Extracted data entries:
◇ ◇ ◇ ◇
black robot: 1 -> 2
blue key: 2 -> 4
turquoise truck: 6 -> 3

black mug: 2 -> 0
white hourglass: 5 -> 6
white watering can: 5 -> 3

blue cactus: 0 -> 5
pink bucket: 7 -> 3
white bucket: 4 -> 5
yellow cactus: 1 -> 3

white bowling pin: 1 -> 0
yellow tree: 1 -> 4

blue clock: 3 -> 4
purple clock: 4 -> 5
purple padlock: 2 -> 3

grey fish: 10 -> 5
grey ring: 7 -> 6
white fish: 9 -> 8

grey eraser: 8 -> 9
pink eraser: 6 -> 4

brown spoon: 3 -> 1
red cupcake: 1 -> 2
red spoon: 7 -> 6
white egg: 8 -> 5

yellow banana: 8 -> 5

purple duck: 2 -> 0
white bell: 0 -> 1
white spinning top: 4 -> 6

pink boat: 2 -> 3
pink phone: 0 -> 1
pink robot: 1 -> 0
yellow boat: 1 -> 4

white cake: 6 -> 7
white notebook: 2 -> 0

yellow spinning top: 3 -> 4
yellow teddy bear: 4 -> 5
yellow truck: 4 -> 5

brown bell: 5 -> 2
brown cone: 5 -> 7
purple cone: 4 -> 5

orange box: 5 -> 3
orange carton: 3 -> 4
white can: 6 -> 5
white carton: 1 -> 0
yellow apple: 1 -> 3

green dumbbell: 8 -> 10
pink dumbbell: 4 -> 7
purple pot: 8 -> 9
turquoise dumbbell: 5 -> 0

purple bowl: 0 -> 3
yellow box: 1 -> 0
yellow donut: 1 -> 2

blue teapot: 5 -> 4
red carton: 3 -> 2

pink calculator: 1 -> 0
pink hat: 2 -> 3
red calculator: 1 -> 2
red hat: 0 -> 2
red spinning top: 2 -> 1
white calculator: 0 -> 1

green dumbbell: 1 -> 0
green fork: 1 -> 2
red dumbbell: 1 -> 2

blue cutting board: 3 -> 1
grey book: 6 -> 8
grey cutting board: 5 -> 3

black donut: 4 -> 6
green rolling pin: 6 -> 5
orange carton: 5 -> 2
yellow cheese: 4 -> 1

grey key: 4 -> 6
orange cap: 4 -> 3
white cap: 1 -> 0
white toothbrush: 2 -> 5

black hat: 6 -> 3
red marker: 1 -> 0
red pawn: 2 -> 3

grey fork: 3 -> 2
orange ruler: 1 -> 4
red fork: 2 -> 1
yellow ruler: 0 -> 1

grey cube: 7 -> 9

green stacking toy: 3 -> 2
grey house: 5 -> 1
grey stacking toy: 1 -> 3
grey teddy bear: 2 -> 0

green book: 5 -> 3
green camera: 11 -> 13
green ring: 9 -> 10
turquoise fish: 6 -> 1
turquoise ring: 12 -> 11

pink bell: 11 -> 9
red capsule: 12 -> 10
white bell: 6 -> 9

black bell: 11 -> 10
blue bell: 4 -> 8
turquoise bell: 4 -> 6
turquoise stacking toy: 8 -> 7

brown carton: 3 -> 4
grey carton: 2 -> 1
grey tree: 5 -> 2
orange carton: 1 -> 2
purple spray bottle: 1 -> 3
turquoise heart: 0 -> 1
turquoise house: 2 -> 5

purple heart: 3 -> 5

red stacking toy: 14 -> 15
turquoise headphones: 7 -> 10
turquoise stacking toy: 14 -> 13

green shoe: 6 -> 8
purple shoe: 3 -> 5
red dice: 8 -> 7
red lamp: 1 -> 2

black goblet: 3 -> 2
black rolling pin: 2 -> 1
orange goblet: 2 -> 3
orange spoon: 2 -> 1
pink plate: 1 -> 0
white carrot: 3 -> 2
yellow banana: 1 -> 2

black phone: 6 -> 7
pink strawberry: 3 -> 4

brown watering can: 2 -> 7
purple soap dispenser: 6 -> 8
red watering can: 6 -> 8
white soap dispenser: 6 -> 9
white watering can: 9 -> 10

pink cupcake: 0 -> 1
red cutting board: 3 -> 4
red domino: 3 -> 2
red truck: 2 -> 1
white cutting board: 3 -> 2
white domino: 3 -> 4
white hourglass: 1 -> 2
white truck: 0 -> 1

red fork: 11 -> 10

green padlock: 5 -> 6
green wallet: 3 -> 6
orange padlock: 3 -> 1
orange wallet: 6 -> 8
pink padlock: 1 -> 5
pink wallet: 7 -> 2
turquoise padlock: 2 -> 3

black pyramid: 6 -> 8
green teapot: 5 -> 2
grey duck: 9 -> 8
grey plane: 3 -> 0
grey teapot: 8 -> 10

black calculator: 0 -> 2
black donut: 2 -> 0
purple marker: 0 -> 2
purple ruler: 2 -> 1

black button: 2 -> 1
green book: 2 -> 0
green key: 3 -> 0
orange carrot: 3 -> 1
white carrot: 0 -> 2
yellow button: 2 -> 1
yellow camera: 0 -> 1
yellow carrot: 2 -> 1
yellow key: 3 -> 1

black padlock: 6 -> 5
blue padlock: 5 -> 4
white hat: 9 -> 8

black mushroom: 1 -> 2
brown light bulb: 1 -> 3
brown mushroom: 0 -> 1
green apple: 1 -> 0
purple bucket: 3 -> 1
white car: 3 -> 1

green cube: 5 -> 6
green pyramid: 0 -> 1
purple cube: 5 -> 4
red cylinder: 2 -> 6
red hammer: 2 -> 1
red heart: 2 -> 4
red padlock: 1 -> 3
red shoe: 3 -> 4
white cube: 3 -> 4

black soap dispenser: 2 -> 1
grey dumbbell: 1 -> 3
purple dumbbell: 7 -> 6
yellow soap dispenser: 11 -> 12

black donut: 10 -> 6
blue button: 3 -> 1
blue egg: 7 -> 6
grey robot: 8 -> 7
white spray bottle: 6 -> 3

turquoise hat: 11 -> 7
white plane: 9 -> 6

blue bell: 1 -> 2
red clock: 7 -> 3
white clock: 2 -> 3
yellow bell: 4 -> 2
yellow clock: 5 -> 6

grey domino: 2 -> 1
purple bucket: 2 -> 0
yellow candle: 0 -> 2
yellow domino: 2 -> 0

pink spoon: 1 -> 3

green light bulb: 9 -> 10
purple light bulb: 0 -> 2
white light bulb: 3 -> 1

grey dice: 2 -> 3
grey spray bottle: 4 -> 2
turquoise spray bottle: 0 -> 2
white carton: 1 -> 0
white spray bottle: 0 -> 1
◇ ◇ ◇ ◇
(Prompt):
Whenever a line of the entries contains the string "dispenser", copy that line.

(Problem solution):
purple soap dispenser: 6 -> 8
white soap dispenser: 6 -> 9
black soap dispenser: 2 -> 1
yellow soap dispenser: 11 -> 12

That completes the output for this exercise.